GOAL OF THE EXERCISE> Each record, word for word and stripped of pictures, is what the answer should contain.

------------------------------------------------

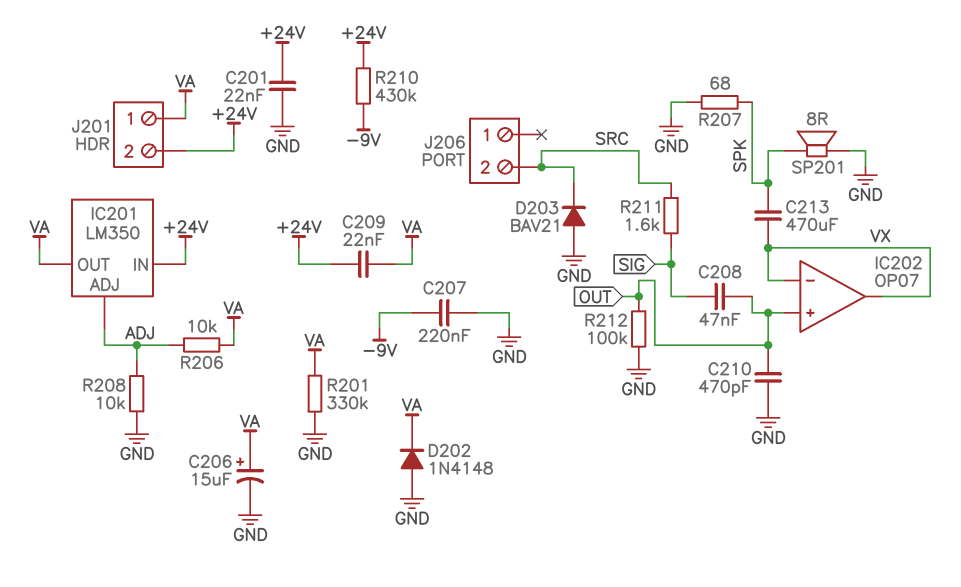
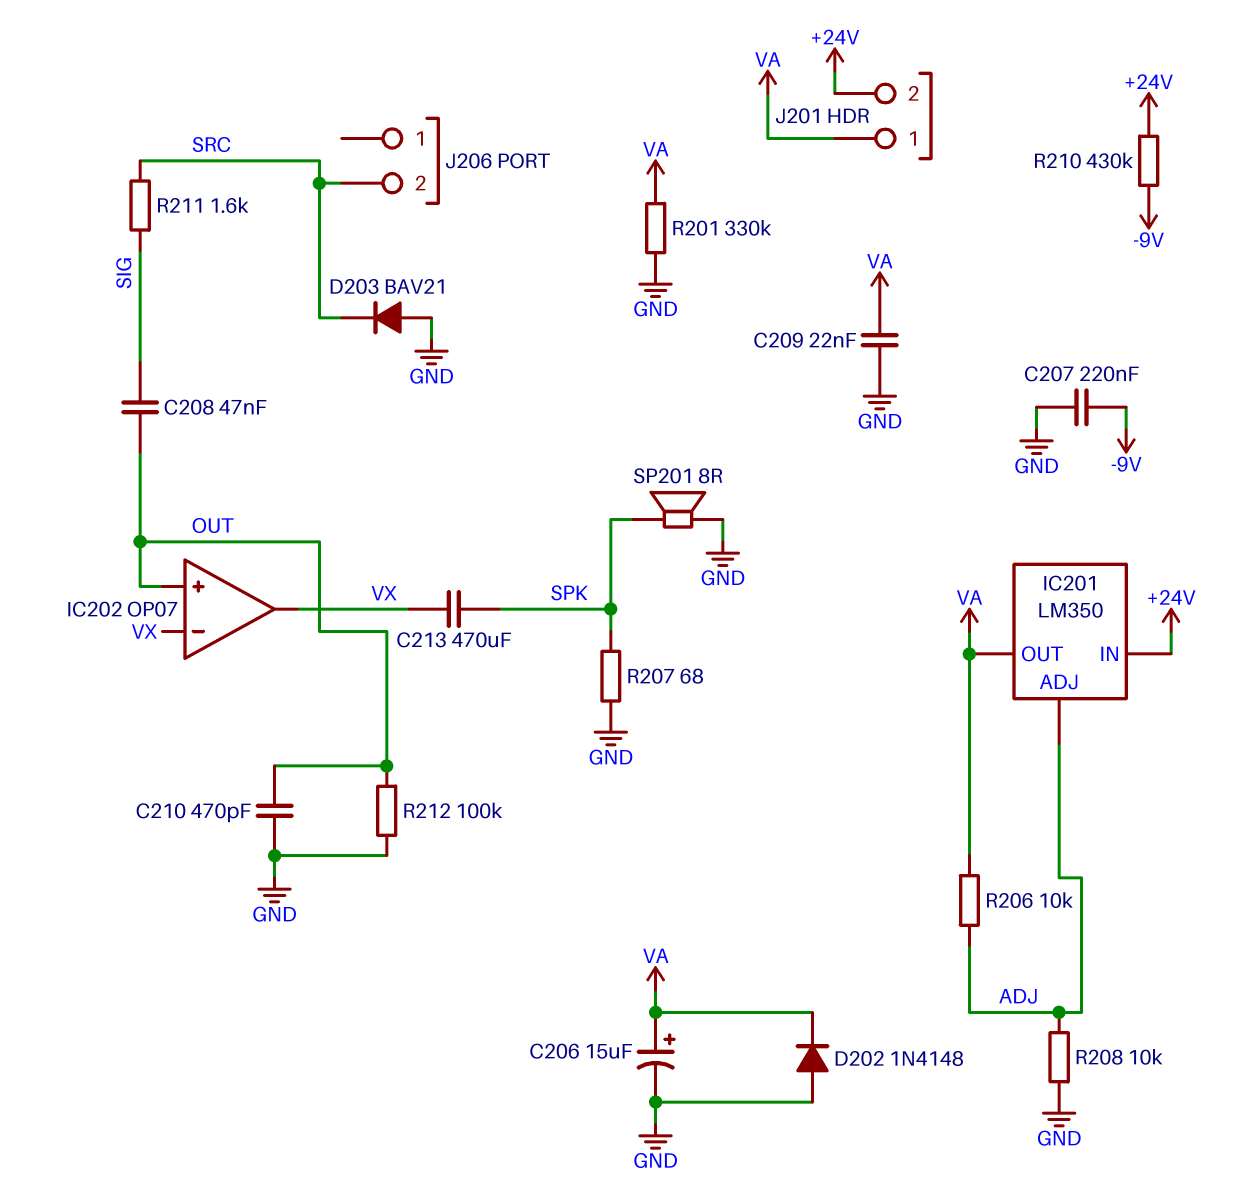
C201: 22nF (+24V, GND) -> none
C209: 22nF (+24V, VA) -> 22nF (GND, VA)

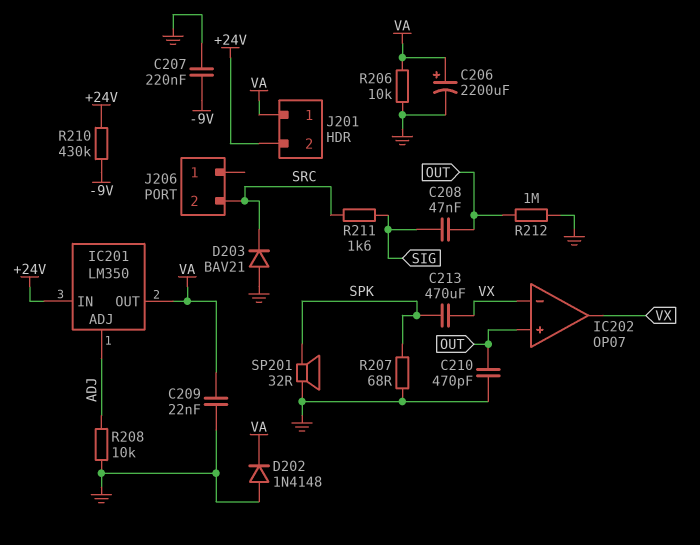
C206: 15uF (plus VA, minus GND) -> 2200uF (plus VA, minus GND)
R201: 330k (GND, VA) -> none
R206: 10k (ADJ, VA) -> 10k (GND, VA)
R212: 100k (GND, OUT) -> 1M (GND, OUT)
SP201: speaker 8R (GND, SPK) -> speaker 32R (GND, SPK)

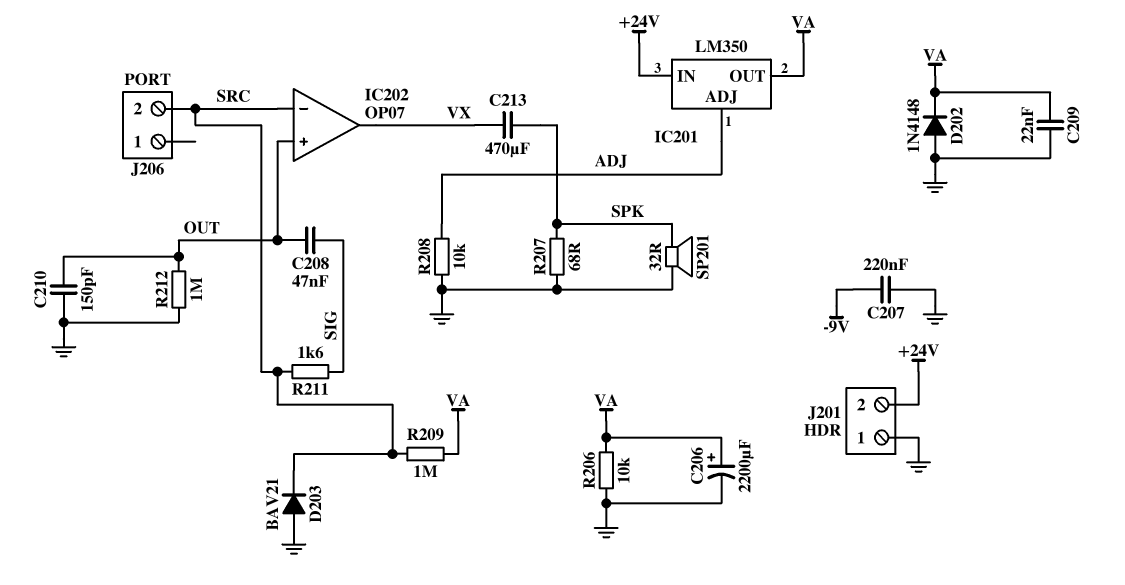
C210: 470pF (GND, OUT) -> 150pF (GND, OUT)
IC202 pin in-: VX -> SRC
J201 pin 1: VA -> GND
R209: none -> 1M (SRC, VA)
R210: 430k (+24V, -9V) -> none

------------------------------------------------

EXERCISE RESPONSE>
C201: 22nF (+24V, GND) -> none
C209: 22nF (+24V, VA) -> 22nF (GND, VA)

C206: 15uF (plus VA, minus GND) -> 2200uF (plus VA, minus GND)
R201: 330k (GND, VA) -> none
R206: 10k (ADJ, VA) -> 10k (GND, VA)
R212: 100k (GND, OUT) -> 1M (GND, OUT)
SP201: speaker 8R (GND, SPK) -> speaker 32R (GND, SPK)

C210: 470pF (GND, OUT) -> 150pF (GND, OUT)
IC202 pin in-: VX -> SRC
J201 pin 1: VA -> GND
R209: none -> 1M (SRC, VA)
R210: 430k (+24V, -9V) -> none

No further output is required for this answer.